» **Activity**
Return every line below exactly as written.

(Colored object listings)
>>
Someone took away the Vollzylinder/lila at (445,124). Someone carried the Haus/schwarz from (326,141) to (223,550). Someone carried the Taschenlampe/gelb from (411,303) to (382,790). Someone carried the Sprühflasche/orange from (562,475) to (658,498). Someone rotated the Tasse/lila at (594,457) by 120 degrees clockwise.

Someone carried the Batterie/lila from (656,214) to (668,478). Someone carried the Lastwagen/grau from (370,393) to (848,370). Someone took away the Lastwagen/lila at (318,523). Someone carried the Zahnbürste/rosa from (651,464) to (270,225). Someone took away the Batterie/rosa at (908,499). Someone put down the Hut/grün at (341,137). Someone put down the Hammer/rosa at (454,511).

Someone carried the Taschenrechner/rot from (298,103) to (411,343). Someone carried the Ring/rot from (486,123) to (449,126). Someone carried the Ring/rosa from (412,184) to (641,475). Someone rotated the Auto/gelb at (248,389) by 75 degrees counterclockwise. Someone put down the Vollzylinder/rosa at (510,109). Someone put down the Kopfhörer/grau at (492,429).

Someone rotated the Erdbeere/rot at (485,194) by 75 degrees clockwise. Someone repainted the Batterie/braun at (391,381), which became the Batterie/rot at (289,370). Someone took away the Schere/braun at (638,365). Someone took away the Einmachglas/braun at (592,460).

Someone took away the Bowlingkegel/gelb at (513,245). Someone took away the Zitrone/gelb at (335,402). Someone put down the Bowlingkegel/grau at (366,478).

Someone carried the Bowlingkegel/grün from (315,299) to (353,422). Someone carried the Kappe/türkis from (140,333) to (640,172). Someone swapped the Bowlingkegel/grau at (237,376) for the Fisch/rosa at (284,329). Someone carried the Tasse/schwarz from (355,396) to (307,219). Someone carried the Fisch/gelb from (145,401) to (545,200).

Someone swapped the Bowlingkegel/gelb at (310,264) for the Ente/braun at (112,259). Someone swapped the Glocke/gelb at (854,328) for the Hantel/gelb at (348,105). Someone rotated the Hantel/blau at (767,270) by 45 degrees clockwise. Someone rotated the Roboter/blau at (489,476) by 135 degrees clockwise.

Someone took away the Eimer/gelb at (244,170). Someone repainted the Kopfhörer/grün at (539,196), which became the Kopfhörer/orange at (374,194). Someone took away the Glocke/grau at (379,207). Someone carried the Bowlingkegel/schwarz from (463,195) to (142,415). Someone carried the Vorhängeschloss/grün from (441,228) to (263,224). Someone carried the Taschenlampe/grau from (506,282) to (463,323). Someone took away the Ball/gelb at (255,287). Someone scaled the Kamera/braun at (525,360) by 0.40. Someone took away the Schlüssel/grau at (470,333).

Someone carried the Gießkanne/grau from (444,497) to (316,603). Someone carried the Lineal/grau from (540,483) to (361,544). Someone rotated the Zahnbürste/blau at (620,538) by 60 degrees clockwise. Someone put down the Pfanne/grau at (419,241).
<<
» **The answer**
Someone took away the Vollzylinder/lila at (445,124). Someone carried the Haus/schwarz from (326,141) to (223,550). Someone carried the Taschenlampe/gelb from (411,303) to (382,790). Someone carried the Sprühflasche/orange from (562,475) to (658,498). Someone rotated the Tasse/lila at (594,457) by 120 degrees clockwise.

Someone carried the Batterie/lila from (656,214) to (668,478). Someone carried the Lastwagen/grau from (370,393) to (848,370). Someone took away the Lastwagen/lila at (318,523). Someone carried the Zahnbürste/rosa from (651,464) to (270,225). Someone took away the Batterie/rosa at (908,499). Someone put down the Hut/grün at (341,137). Someone put down the Hammer/rosa at (454,511).

Someone carried the Taschenrechner/rot from (298,103) to (411,343). Someone carried the Ring/rot from (486,123) to (449,126). Someone carried the Ring/rosa from (412,184) to (641,475). Someone rotated the Auto/gelb at (248,389) by 75 degrees counterclockwise. Someone put down the Vollzylinder/rosa at (510,109). Someone put down the Kopfhörer/grau at (492,429).

Someone rotated the Erdbeere/rot at (485,194) by 75 degrees clockwise. Someone repainted the Batterie/braun at (391,381), which became the Batterie/rot at (289,370). Someone took away the Schere/braun at (638,365). Someone took away the Einmachglas/braun at (592,460).

Someone took away the Bowlingkegel/gelb at (513,245). Someone took away the Zitrone/gelb at (335,402). Someone put down the Bowlingkegel/grau at (366,478).

Someone carried the Bowlingkegel/grün from (315,299) to (353,422). Someone carried the Kappe/türkis from (140,333) to (640,172). Someone swapped the Bowlingkegel/grau at (237,376) for the Fisch/rosa at (284,329). Someone carried the Tasse/schwarz from (355,396) to (307,219). Someone carried the Fisch/gelb from (145,401) to (545,200).

Someone swapped the Bowlingkegel/gelb at (310,264) for the Ente/braun at (112,259). Someone swapped the Glocke/gelb at (854,328) for the Hantel/gelb at (348,105). Someone rotated the Hantel/blau at (767,270) by 45 degrees clockwise. Someone rotated the Roboter/blau at (489,476) by 135 degrees clockwise.

Someone took away the Eimer/gelb at (244,170). Someone repainted the Kopfhörer/grün at (539,196), which became the Kopfhörer/orange at (374,194). Someone took away the Glocke/grau at (379,207). Someone carried the Bowlingkegel/schwarz from (463,195) to (142,415). Someone carried the Vorhängeschloss/grün from (441,228) to (263,224). Someone carried the Taschenlampe/grau from (506,282) to (463,323). Someone took away the Ball/gelb at (255,287). Someone scaled the Kamera/braun at (525,360) by 0.40. Someone took away the Schlüssel/grau at (470,333).

Someone carried the Gießkanne/grau from (444,497) to (316,603). Someone carried the Lineal/grau from (540,483) to (361,544). Someone rotated the Zahnbürste/blau at (620,538) by 60 degrees clockwise. Someone put down the Pfanne/grau at (419,241).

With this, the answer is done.